WORK INSTRUCTION →
For each entry below, please return its exact wording and leave out any picture.

TASK INPUT →
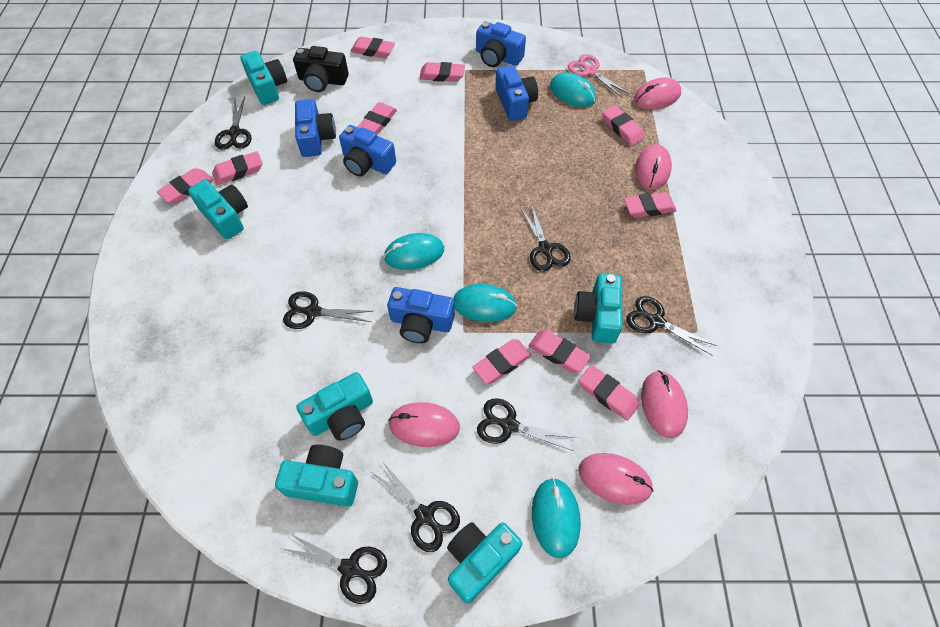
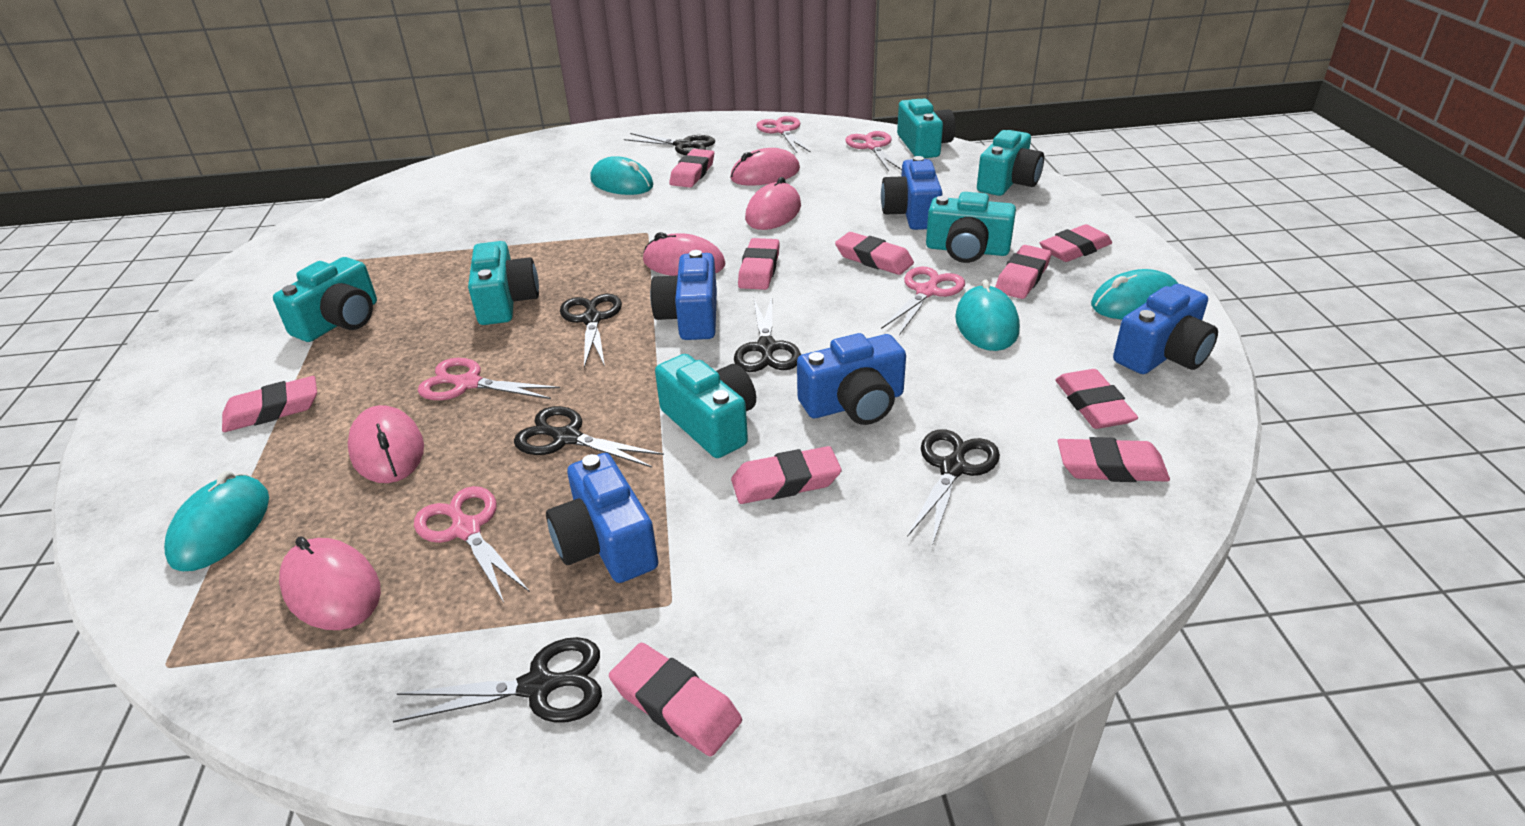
black camera: 1 -> 0
black scissors: 7 -> 6
pink scissors: 1 -> 5

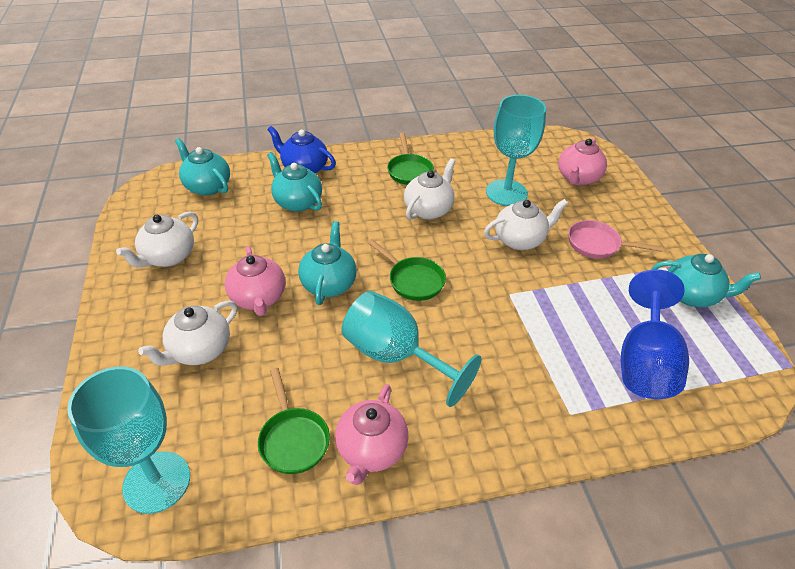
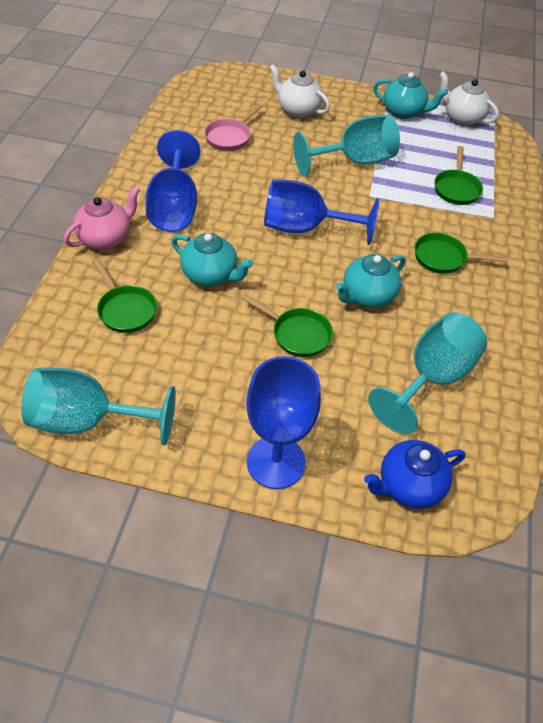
blue goblet: 1 -> 3
green pan: 3 -> 4
pink teapot: 3 -> 1
turquoise teapot: 4 -> 3
white teapot: 4 -> 2

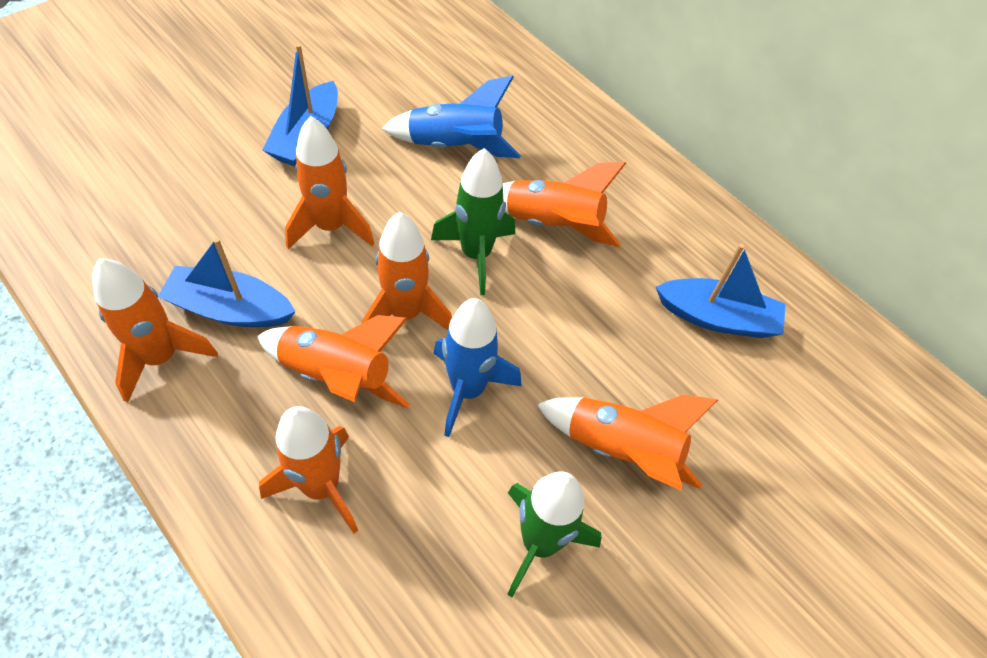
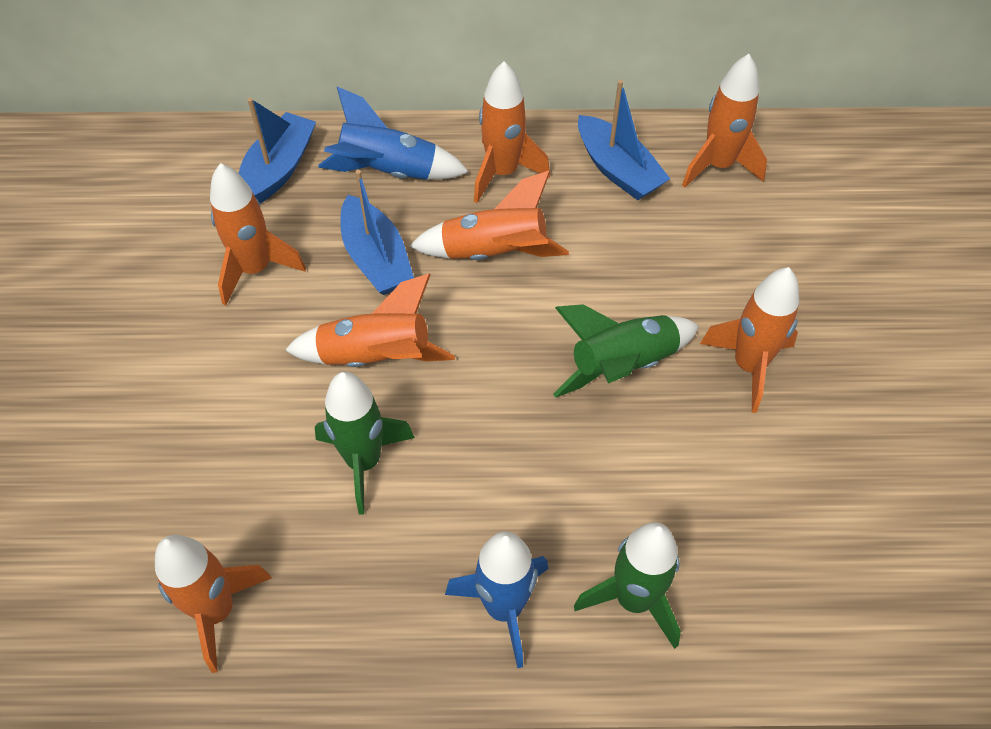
green rocket: 2 -> 3

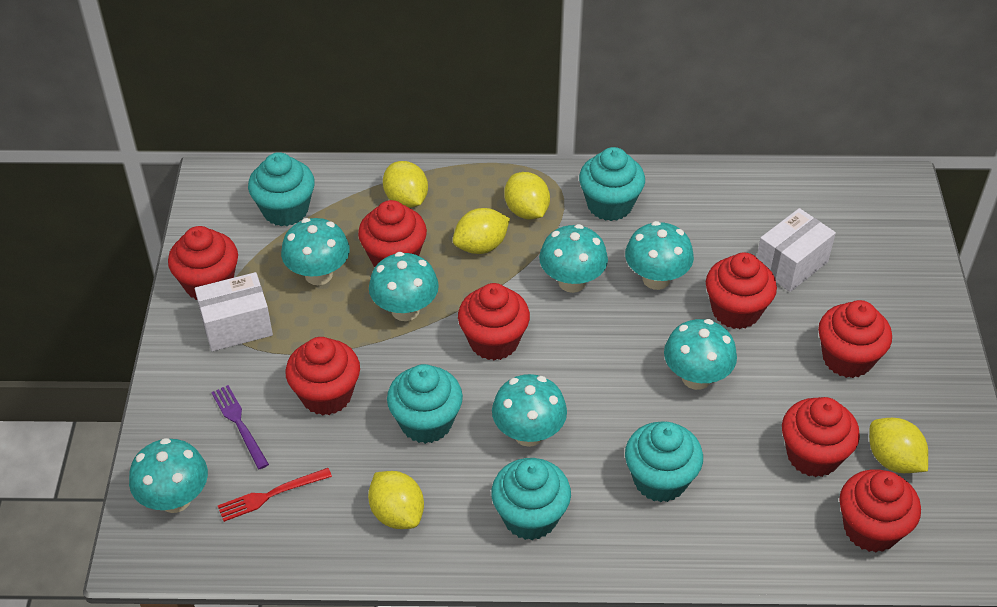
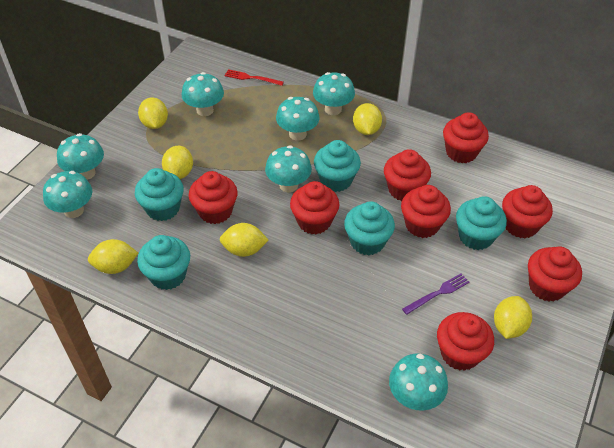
white box: 2 -> 0
yellow lemon: 5 -> 6

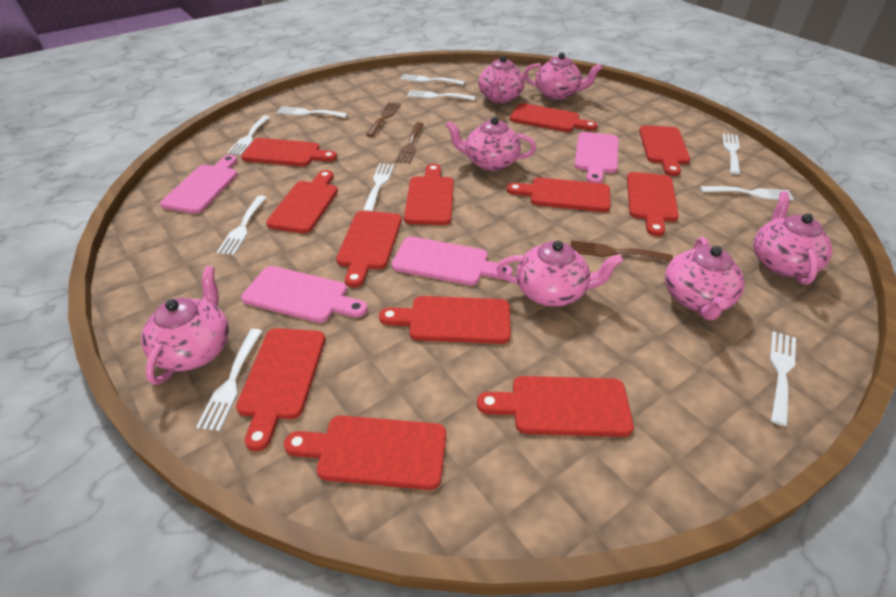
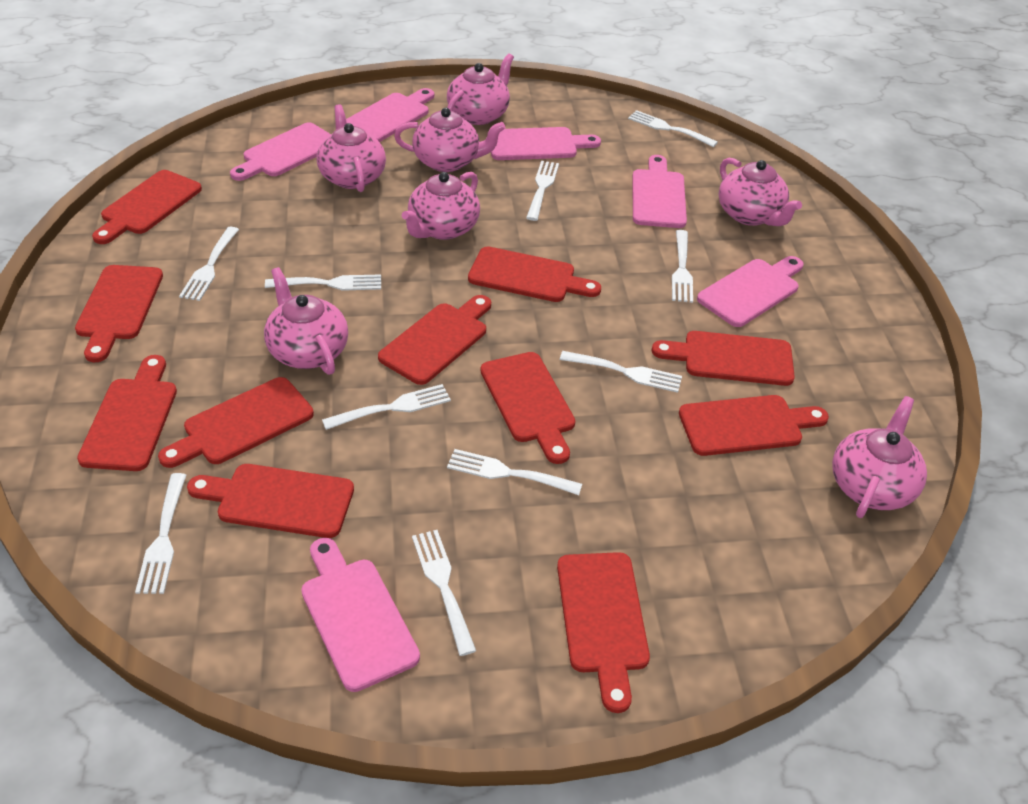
brown fork: 3 -> 0
pink cutting board: 4 -> 6
red cutting board: 12 -> 11

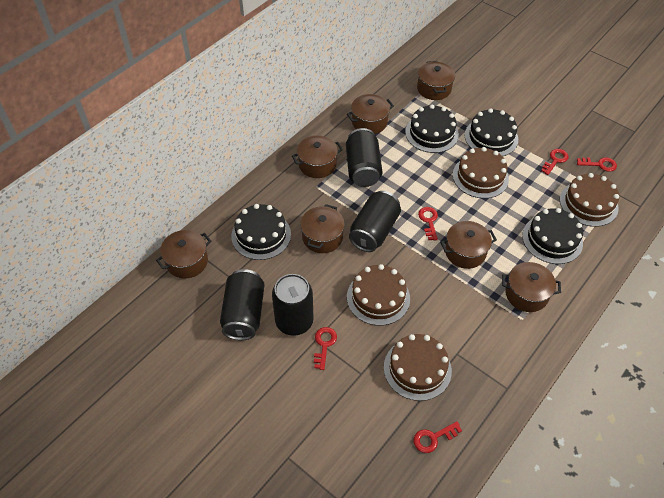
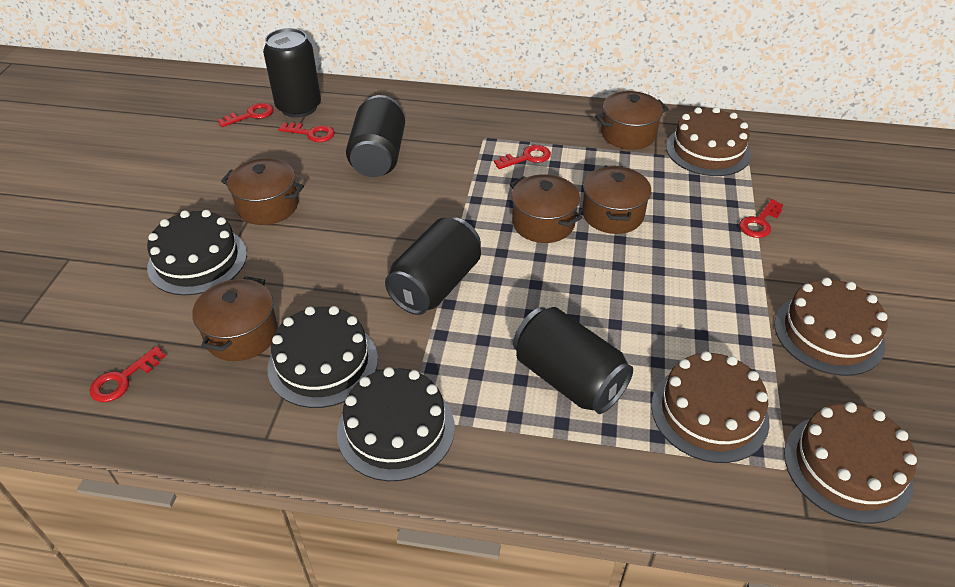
black cake: 4 -> 3
brown pot: 7 -> 5

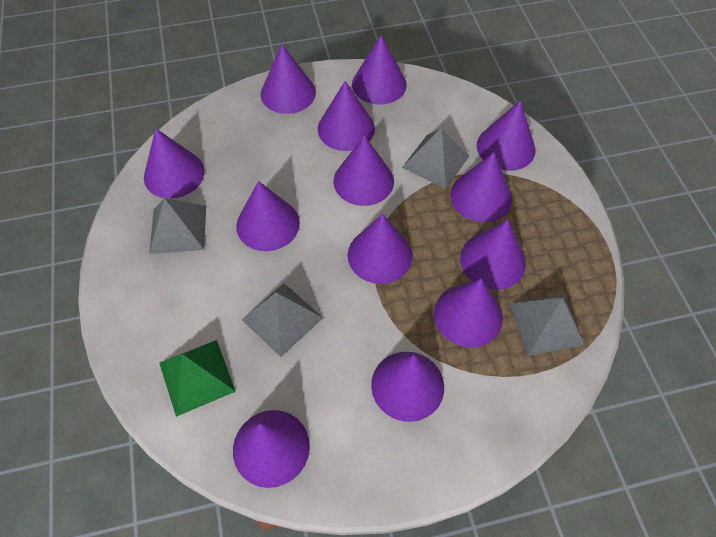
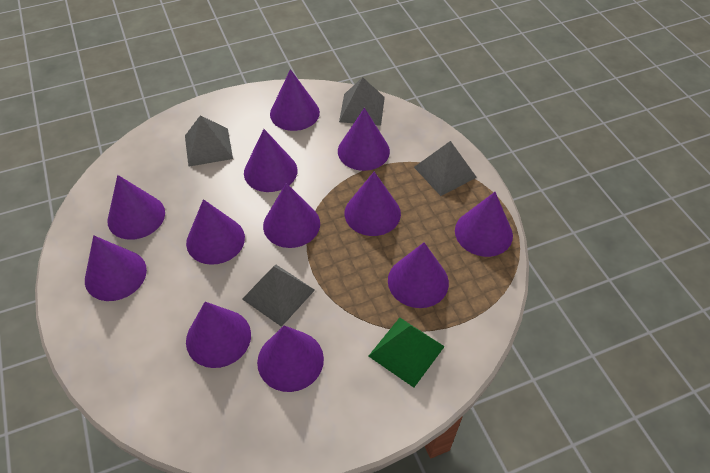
purple cone: 13 -> 12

RESULT OF THE TASK →
black camera: 1 -> 0
black scissors: 7 -> 6
pink scissors: 1 -> 5

blue goblet: 1 -> 3
green pan: 3 -> 4
pink teapot: 3 -> 1
turquoise teapot: 4 -> 3
white teapot: 4 -> 2

green rocket: 2 -> 3

white box: 2 -> 0
yellow lemon: 5 -> 6

brown fork: 3 -> 0
pink cutting board: 4 -> 6
red cutting board: 12 -> 11

black cake: 4 -> 3
brown pot: 7 -> 5

purple cone: 13 -> 12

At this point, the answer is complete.